---------- ENTRIES PROVIDED ----------
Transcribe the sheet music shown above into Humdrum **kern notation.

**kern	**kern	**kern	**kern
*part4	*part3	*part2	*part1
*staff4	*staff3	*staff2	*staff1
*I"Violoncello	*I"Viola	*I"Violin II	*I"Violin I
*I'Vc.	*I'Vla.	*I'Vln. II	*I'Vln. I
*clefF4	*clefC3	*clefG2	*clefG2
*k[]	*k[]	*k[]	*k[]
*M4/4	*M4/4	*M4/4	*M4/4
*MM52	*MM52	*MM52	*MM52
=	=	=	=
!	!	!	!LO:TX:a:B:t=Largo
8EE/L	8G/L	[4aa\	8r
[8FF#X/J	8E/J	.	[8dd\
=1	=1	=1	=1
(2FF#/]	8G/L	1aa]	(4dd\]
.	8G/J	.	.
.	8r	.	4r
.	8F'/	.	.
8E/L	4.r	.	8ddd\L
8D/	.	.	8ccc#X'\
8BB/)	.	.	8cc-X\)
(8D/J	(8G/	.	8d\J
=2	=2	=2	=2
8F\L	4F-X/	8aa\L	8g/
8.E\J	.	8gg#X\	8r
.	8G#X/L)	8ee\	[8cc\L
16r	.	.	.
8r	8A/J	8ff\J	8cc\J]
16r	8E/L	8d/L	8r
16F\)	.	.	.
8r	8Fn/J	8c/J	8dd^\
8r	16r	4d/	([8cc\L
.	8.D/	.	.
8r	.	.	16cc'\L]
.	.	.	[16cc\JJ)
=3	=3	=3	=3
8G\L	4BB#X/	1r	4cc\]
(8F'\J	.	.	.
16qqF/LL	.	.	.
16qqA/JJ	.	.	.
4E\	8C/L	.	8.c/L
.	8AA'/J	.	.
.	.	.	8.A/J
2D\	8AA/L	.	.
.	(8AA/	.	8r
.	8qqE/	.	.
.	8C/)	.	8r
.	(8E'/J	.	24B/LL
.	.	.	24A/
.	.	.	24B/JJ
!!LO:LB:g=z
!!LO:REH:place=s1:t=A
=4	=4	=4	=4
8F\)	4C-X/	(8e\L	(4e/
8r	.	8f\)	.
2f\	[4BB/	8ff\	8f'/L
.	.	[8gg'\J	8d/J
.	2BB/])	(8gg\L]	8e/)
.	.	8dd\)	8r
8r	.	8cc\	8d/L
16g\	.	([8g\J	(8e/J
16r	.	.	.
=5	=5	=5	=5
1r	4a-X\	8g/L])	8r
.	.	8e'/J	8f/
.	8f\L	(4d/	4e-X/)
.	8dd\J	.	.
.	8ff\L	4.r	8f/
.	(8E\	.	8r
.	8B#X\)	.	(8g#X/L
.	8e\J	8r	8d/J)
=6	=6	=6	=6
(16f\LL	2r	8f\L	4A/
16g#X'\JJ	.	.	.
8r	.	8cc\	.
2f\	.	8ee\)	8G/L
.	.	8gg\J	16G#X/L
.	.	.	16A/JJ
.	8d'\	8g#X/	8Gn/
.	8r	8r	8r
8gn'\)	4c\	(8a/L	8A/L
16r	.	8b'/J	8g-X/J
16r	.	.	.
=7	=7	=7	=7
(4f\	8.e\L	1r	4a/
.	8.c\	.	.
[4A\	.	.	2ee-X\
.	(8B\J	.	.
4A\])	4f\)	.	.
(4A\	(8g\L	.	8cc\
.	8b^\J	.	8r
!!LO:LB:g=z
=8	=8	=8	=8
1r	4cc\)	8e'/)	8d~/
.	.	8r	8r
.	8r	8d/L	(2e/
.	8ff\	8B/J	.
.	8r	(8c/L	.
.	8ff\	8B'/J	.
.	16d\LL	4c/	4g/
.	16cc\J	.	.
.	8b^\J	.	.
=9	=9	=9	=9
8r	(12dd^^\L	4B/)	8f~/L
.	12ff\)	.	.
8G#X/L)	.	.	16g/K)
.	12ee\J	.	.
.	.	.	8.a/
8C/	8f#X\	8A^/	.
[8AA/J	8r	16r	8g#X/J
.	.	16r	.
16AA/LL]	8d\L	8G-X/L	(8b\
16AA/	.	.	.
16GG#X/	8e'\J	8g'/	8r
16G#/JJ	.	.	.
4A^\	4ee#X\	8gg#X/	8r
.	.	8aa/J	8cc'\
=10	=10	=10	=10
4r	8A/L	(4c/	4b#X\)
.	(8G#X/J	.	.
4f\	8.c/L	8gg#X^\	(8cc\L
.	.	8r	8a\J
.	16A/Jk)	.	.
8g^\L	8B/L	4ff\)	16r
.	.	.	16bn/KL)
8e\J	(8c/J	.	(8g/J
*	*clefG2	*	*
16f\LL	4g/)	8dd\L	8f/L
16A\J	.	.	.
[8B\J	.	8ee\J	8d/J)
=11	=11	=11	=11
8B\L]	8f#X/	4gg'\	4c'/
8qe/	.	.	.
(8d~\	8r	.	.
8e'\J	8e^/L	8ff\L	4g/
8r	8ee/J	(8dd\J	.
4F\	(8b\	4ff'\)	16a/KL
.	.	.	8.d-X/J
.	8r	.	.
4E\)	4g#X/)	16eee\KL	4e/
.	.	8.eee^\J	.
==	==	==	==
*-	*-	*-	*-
----------
* **TO BE DONE**: Find every line above that contains the string "kern" and copy each of those lines in full.

* **THE SOLUTION**:
Transcribe the sheet music shown above into Humdrum **kern notation.
**kern	**kern	**kern	**kern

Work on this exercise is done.